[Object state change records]
[Start of section]
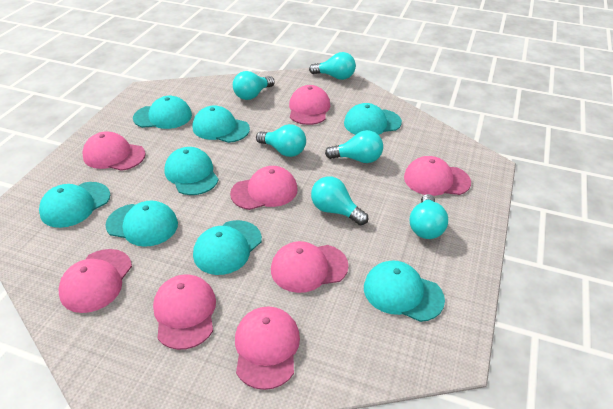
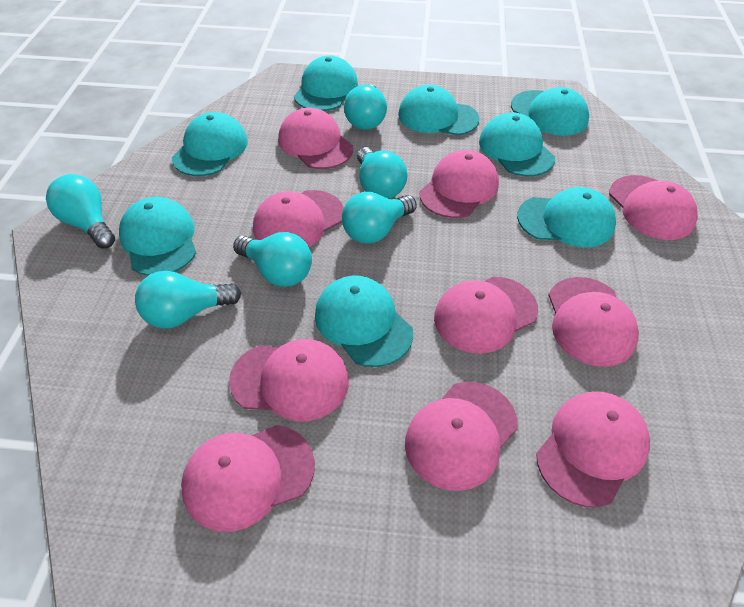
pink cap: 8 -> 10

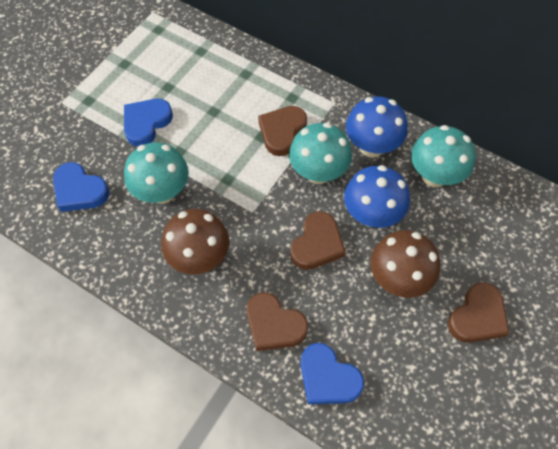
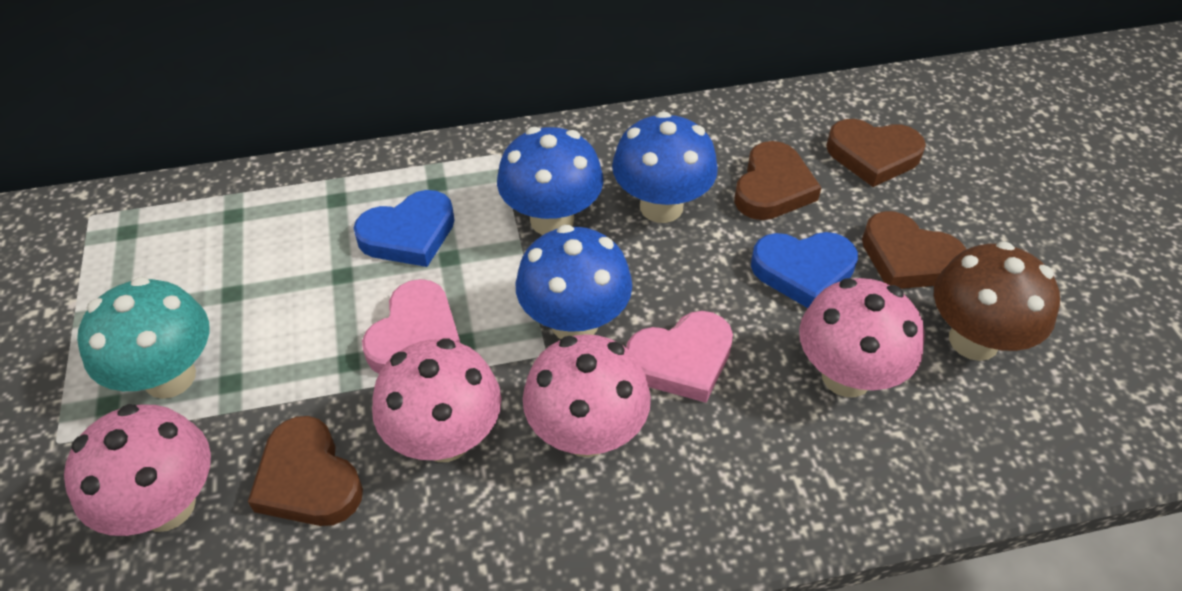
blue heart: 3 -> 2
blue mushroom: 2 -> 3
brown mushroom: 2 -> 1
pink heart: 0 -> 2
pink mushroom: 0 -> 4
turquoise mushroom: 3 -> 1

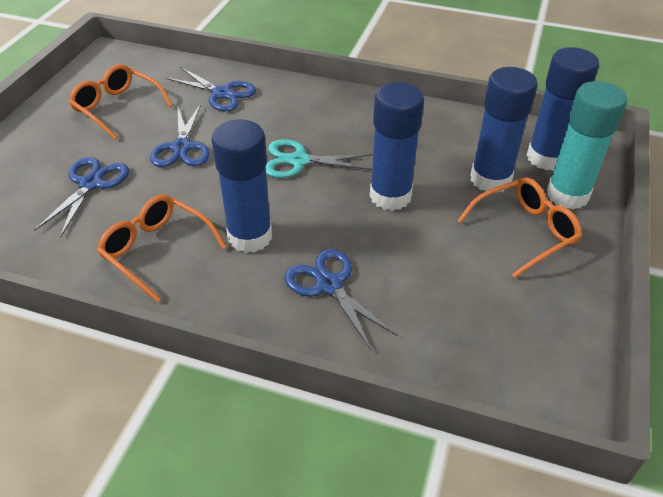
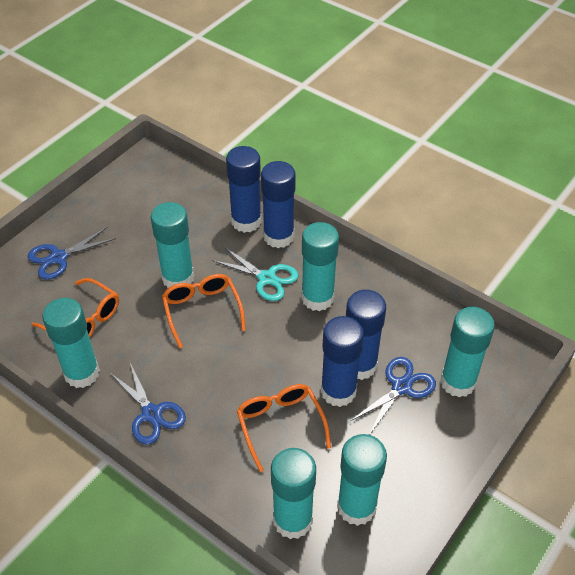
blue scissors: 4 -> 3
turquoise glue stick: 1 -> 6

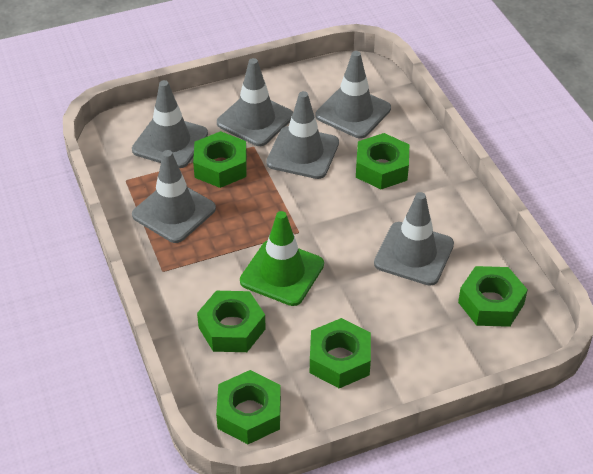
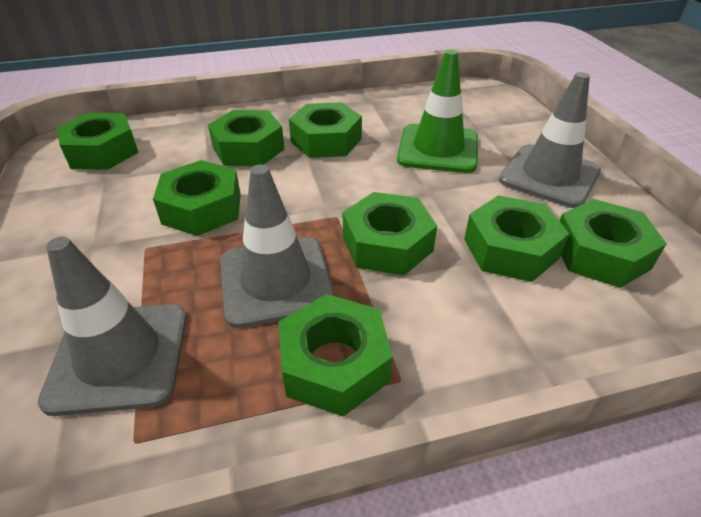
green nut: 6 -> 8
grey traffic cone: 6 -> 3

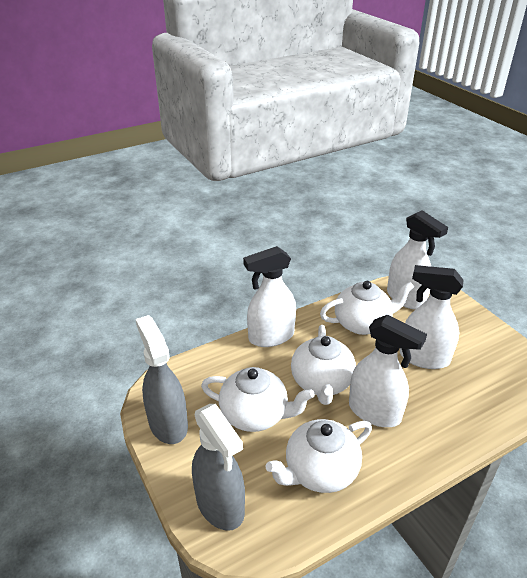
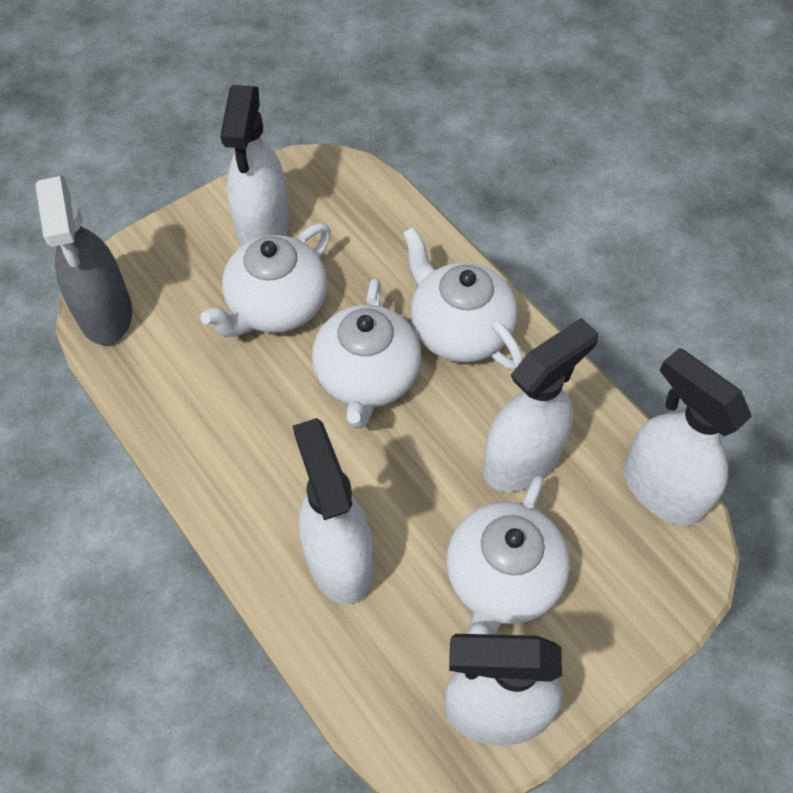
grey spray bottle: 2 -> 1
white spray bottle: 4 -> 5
[End of section]
→ Prompt
Show all lines above holding the word "bottle".

→ Answer
grey spray bottle: 2 -> 1
white spray bottle: 4 -> 5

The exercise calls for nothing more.